[Task to complete]
List all lines of the data that include the string "rosy".

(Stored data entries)
══════════
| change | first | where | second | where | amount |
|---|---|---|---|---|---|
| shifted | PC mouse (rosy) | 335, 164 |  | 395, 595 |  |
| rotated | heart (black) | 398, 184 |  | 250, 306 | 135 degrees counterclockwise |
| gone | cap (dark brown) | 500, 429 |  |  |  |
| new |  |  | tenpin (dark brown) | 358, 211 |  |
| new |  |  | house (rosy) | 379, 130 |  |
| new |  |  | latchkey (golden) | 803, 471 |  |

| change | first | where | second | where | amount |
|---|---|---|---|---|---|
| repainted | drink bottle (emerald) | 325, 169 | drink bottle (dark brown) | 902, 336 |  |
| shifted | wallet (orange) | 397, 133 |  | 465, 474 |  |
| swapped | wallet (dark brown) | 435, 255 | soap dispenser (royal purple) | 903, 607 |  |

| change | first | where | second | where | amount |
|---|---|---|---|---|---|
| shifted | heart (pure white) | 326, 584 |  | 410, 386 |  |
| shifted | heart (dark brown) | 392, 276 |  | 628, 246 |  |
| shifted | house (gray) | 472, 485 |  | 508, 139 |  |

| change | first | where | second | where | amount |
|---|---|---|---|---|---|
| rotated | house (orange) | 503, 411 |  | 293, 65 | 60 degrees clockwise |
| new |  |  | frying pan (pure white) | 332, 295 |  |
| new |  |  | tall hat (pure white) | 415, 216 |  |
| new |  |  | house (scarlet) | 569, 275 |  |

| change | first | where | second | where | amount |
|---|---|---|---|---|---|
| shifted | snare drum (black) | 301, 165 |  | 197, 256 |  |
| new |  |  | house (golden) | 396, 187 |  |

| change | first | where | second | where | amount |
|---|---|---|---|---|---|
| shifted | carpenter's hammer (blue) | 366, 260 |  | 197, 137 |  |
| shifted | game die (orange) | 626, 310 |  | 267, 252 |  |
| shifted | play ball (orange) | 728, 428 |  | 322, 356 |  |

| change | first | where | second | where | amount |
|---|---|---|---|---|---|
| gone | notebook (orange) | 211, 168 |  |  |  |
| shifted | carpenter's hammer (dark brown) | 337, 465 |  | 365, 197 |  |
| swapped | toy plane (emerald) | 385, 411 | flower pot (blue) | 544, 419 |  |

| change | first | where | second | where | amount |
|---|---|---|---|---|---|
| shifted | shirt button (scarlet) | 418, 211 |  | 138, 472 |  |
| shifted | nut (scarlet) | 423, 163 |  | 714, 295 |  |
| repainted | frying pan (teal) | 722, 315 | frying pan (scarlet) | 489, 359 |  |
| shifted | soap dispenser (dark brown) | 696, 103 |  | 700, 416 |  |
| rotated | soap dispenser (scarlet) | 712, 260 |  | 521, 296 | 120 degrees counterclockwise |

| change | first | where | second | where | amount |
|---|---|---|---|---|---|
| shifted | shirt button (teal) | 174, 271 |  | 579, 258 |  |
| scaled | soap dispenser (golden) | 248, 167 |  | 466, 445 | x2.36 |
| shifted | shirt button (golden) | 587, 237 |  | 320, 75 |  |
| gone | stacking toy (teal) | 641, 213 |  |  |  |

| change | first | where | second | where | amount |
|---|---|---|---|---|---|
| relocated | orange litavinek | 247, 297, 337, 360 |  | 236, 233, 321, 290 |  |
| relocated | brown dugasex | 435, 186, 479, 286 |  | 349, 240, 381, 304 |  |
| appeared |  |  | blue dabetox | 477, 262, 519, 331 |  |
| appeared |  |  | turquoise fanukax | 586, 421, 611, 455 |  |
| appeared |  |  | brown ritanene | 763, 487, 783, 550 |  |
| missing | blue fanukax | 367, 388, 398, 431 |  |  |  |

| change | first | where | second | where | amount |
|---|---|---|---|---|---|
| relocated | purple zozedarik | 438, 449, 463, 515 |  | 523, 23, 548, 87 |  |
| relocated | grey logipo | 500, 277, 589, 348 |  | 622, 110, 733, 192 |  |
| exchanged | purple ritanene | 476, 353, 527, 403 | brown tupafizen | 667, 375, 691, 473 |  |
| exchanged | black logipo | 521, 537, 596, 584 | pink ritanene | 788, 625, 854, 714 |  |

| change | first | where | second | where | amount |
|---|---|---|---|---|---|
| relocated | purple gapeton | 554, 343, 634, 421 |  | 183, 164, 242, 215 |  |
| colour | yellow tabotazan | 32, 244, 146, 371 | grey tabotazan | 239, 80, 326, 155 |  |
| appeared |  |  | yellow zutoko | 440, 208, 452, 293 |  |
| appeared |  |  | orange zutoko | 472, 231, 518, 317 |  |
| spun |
══════════
[Solution for this task]
| shifted | PC mouse (rosy) | 335, 164 |  | 395, 595 |  |
| new |  |  | house (rosy) | 379, 130 |  |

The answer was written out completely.